> [ABOUT THIS EXERCISE]
Rewrite the items below, substituting "denim jumpsuit" for "denim overalls" and keeping everything else unchanged. Leave the pictures out of your answer.
━━━━━ DATA SHOWN
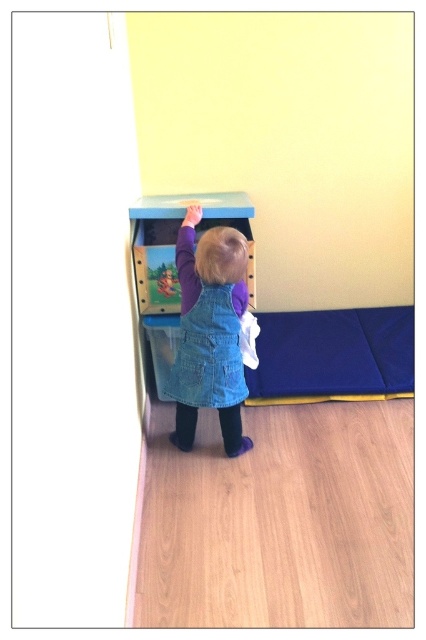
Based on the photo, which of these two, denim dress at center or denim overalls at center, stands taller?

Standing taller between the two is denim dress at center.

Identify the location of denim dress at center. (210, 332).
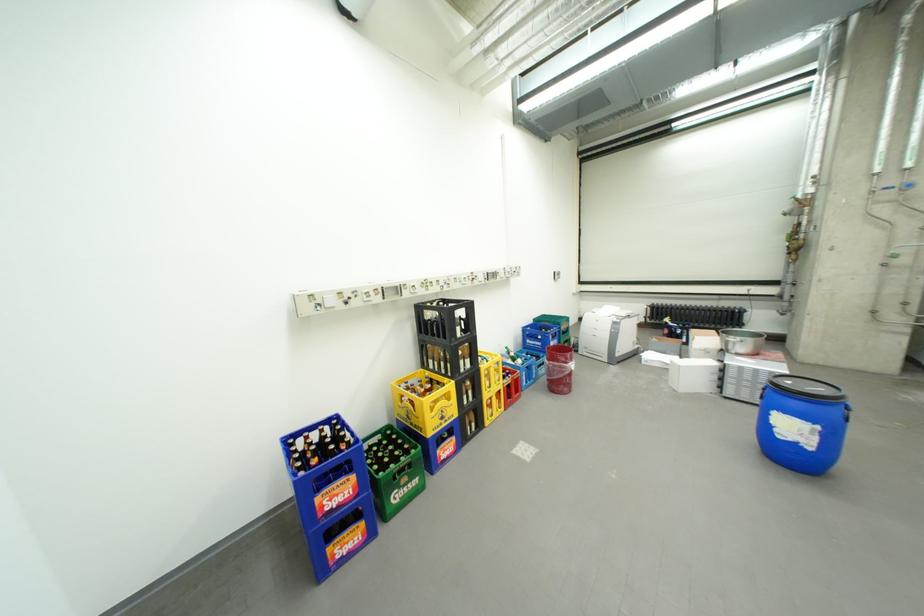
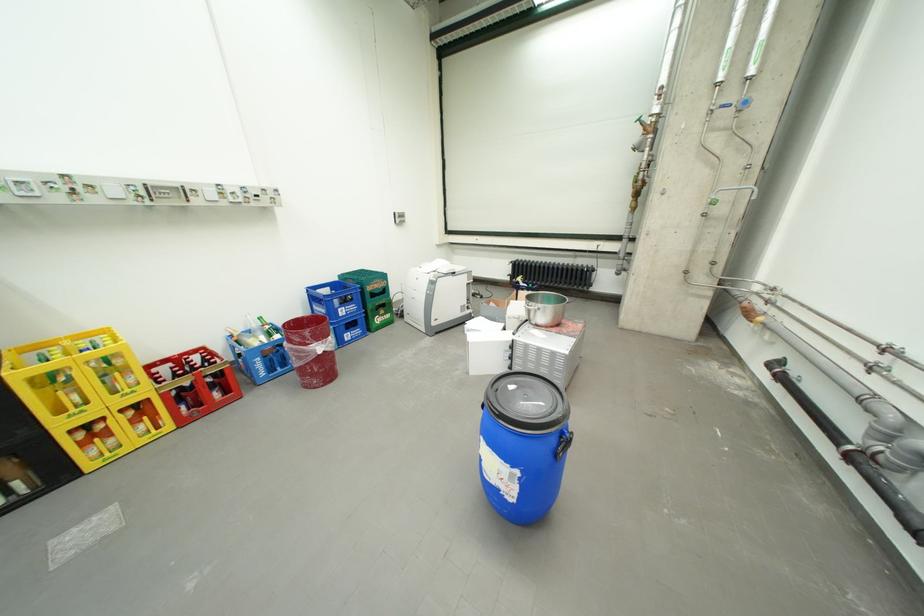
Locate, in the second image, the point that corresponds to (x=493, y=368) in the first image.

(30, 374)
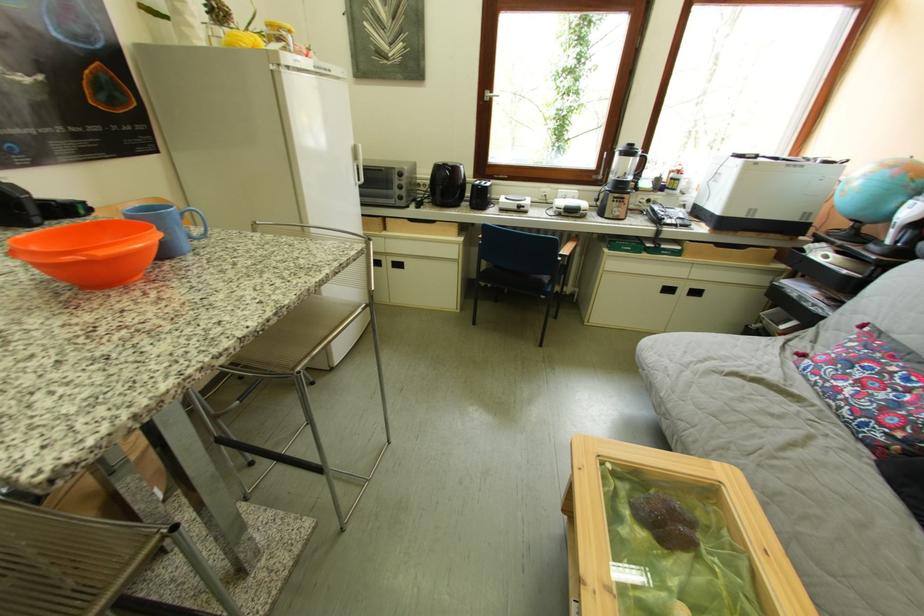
━━━━━━━━━━
> [RESPONSE TO THIS TASK]
Based on the photo, which of these two, denim dress at center or denim jumpsuit at center, stands taller?

Standing taller between the two is denim dress at center.

Identify the location of denim dress at center. (210, 332).
Locate, in the second image, the point that corresponds to (x=493, y=368) in the first image.

(30, 374)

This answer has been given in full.